> [SET EXERCISE]: Add -71 to each coordinate value in the answers for the items between the line holding "Haoran (100, 371)" and the end of the items, inclusive. Write all of those lines out again, requests included.

> [AVAILABLE RECORDS]:
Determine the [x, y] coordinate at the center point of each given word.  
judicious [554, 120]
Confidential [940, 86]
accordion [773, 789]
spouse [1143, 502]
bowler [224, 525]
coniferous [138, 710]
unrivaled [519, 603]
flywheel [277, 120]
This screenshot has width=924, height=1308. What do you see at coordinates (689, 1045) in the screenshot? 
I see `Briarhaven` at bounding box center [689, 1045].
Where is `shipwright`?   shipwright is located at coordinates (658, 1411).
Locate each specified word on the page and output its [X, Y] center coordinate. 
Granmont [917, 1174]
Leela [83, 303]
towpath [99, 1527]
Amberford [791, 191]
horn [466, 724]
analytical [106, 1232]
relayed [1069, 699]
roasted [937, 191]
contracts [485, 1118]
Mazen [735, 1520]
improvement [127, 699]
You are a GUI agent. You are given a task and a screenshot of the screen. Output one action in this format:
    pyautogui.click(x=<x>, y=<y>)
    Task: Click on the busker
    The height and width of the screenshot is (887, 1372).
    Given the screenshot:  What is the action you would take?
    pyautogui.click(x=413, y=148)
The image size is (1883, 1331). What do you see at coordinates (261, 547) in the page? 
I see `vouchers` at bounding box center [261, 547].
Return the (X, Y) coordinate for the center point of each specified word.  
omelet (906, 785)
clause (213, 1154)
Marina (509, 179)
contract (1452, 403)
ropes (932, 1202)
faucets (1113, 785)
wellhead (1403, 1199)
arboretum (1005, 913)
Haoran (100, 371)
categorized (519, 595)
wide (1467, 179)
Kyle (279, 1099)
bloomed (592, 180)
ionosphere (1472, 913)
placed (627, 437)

> [TASK ANSWER]:
Haoran (29, 300)
categorized (448, 524)
wide (1396, 108)
Kyle (208, 1028)
bloomed (521, 109)
ionosphere (1401, 842)
placed (556, 366)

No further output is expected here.